Each entry is to be retyped without alteration, and no picture is to be included.

*** Block opens ***

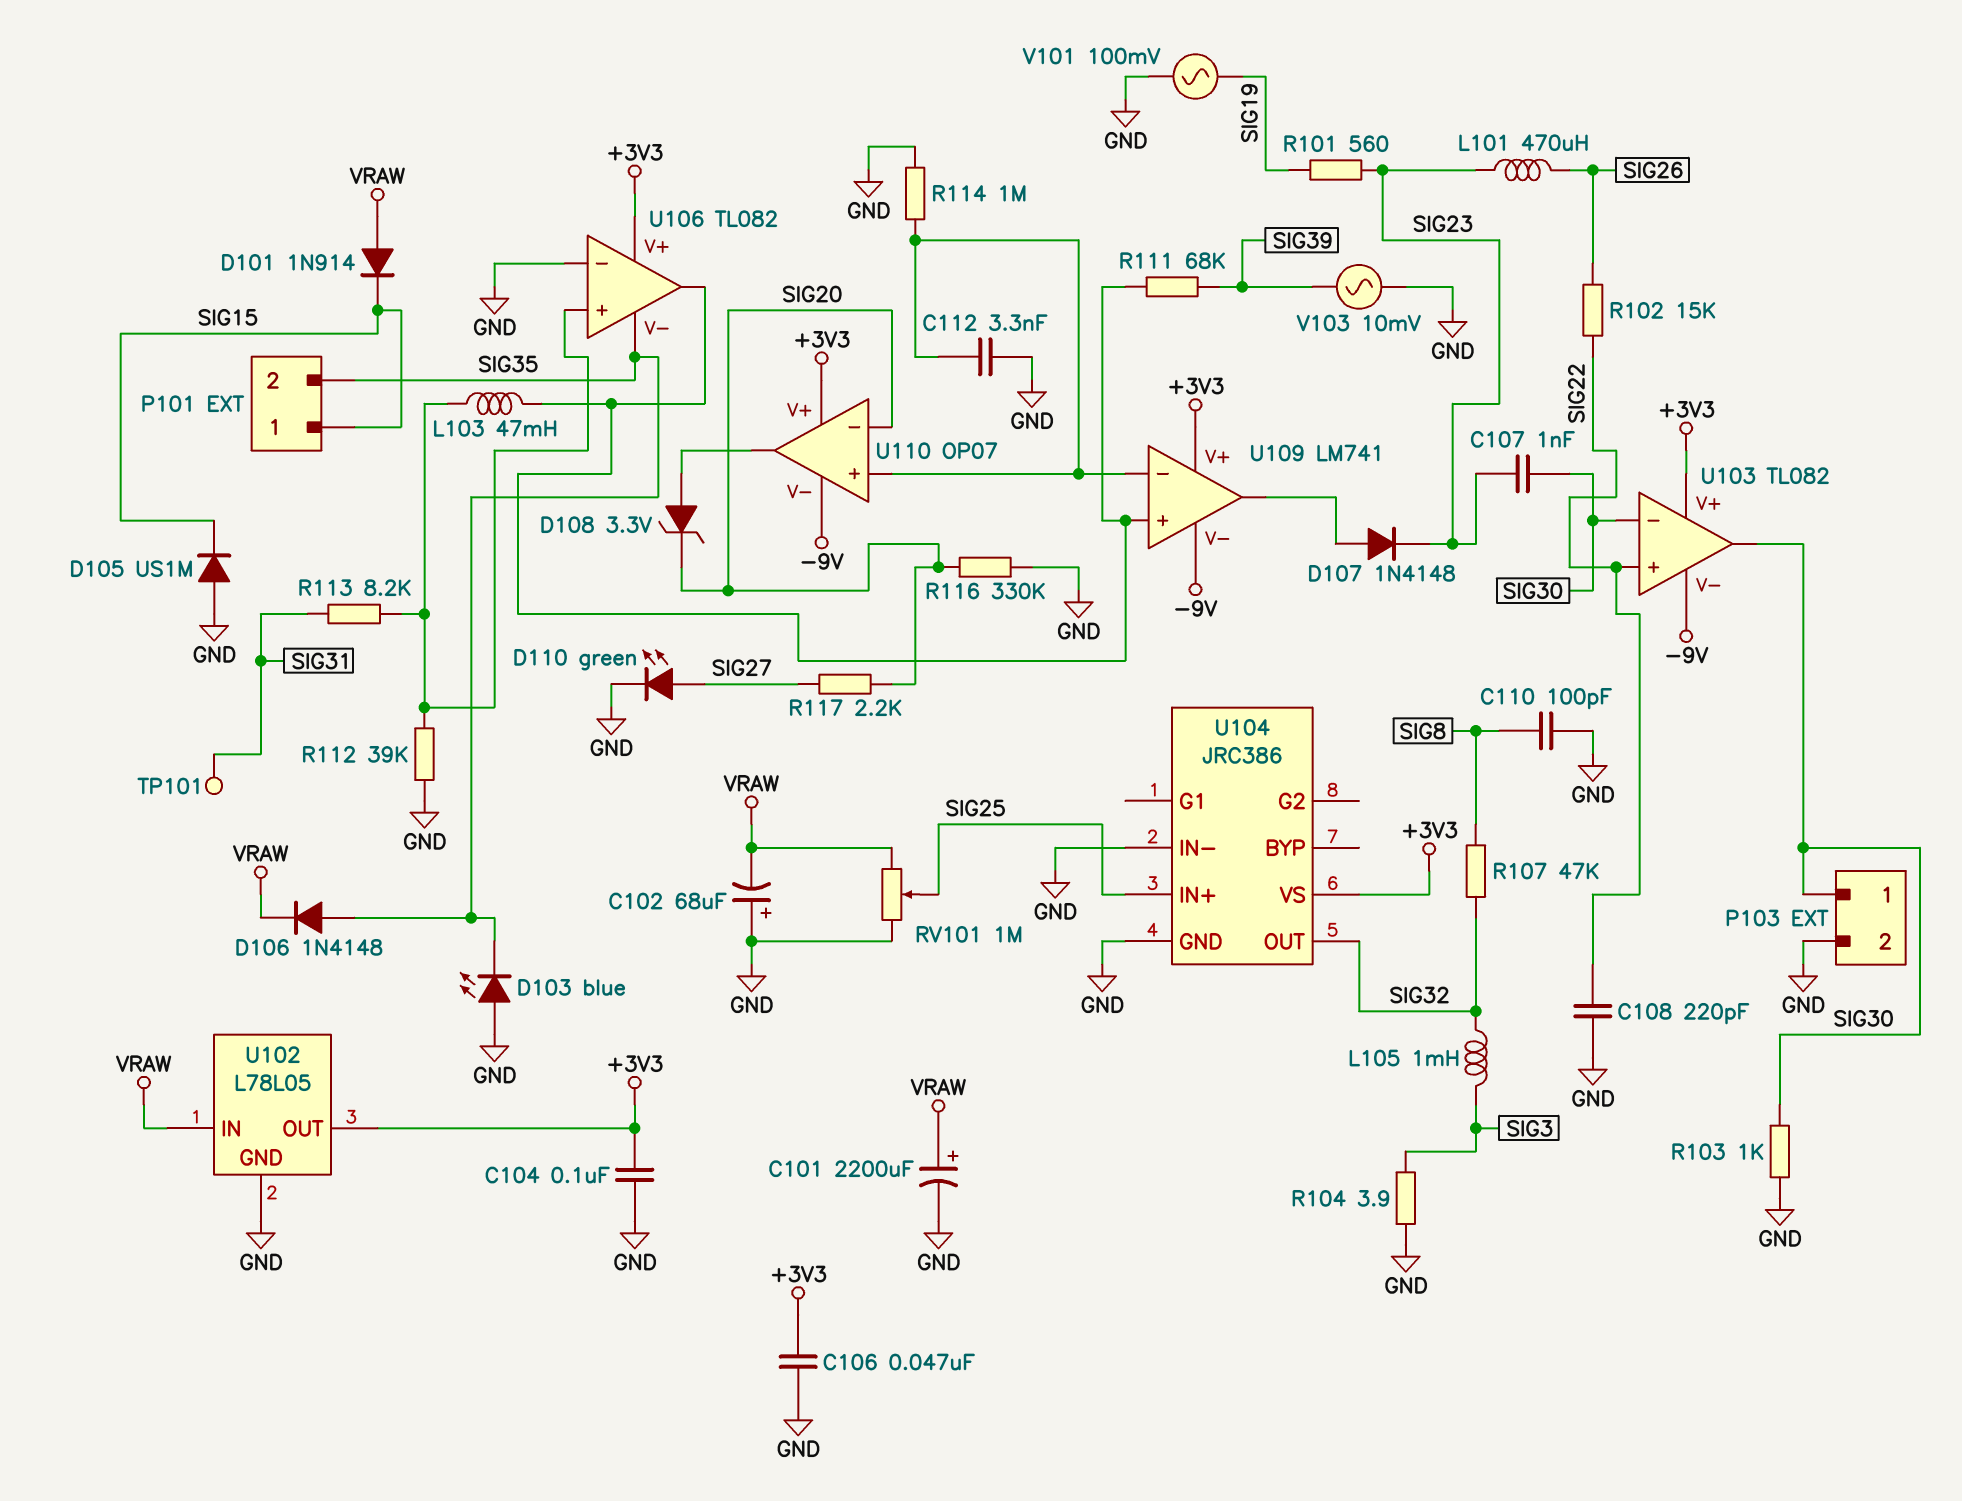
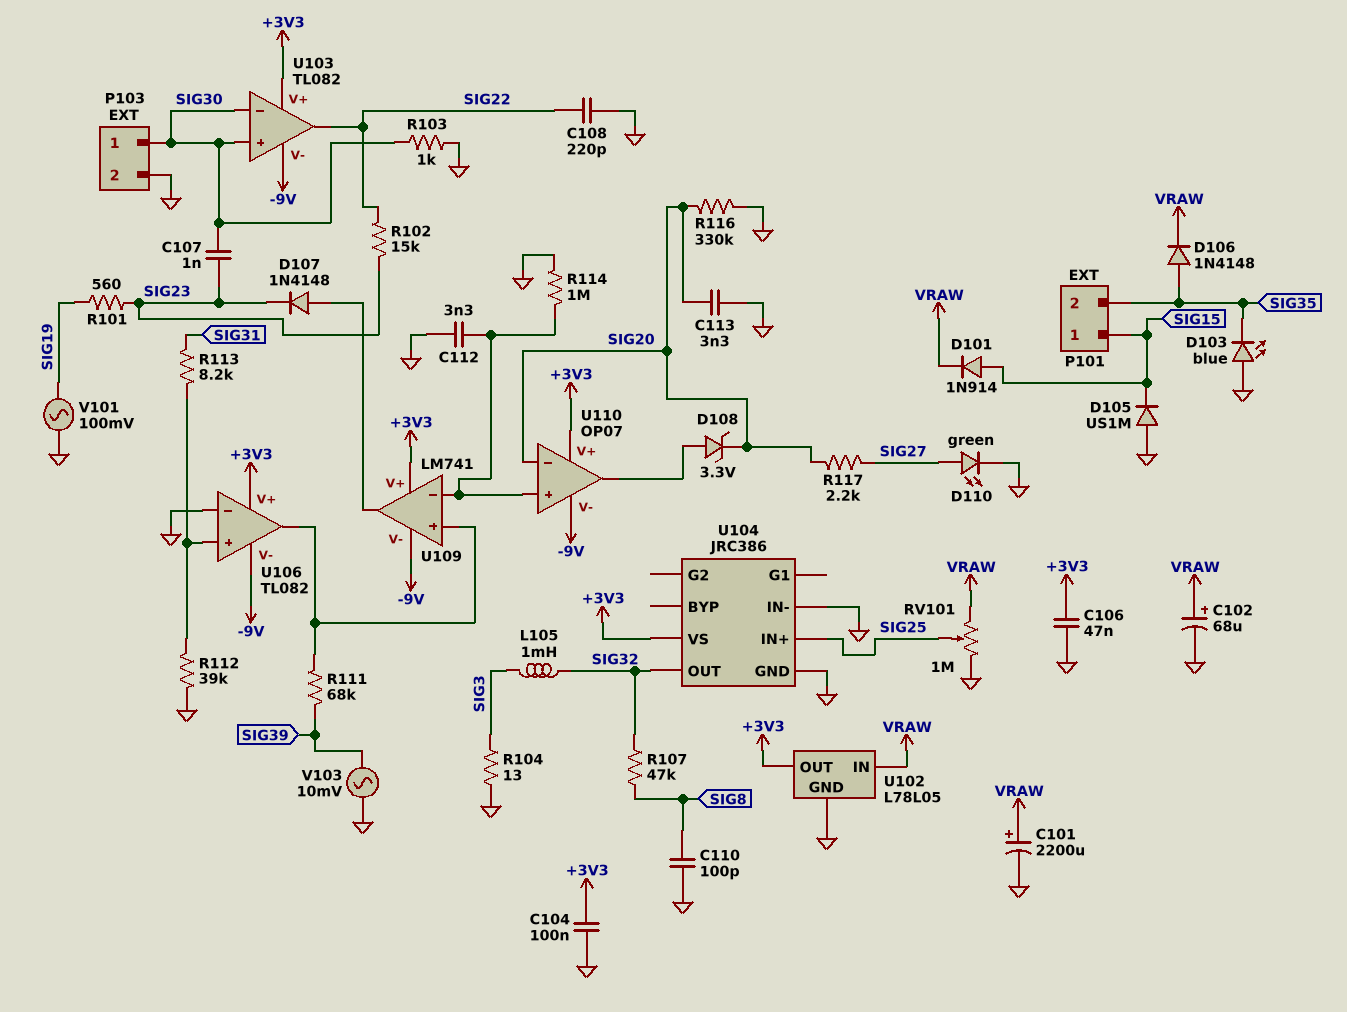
C102: 68uF (plus GND, minus VRAW) -> 68uF (plus VRAW, minus GND)
C113: none -> 3.3nF (GND, SIG20)
D101: diode 1N914 (A VRAW, K SIG15) -> diode 1N914 (A SIG15, K VRAW)
L101: 470uH (SIG23, SIG26) -> none
L103: 47mH (U106/in+, U106/out) -> none
R102: 15k (SIG22, SIG26) -> 15k (SIG22, SIG23)
R104: 3.9 (GND, SIG3) -> 13 (GND, SIG3)
TP101: test point (SIG31) -> none
U103 pin in+: SIG22 -> SIG30
U103 pin out: SIG30 -> SIG22
U106 pin V-: SIG35 -> -9V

*** Block closes ***

## [FINAL ANSWER]
C102: 68uF (plus GND, minus VRAW) -> 68uF (plus VRAW, minus GND)
C113: none -> 3.3nF (GND, SIG20)
D101: diode 1N914 (A VRAW, K SIG15) -> diode 1N914 (A SIG15, K VRAW)
L101: 470uH (SIG23, SIG26) -> none
L103: 47mH (U106/in+, U106/out) -> none
R102: 15k (SIG22, SIG26) -> 15k (SIG22, SIG23)
R104: 3.9 (GND, SIG3) -> 13 (GND, SIG3)
TP101: test point (SIG31) -> none
U103 pin in+: SIG22 -> SIG30
U103 pin out: SIG30 -> SIG22
U106 pin V-: SIG35 -> -9V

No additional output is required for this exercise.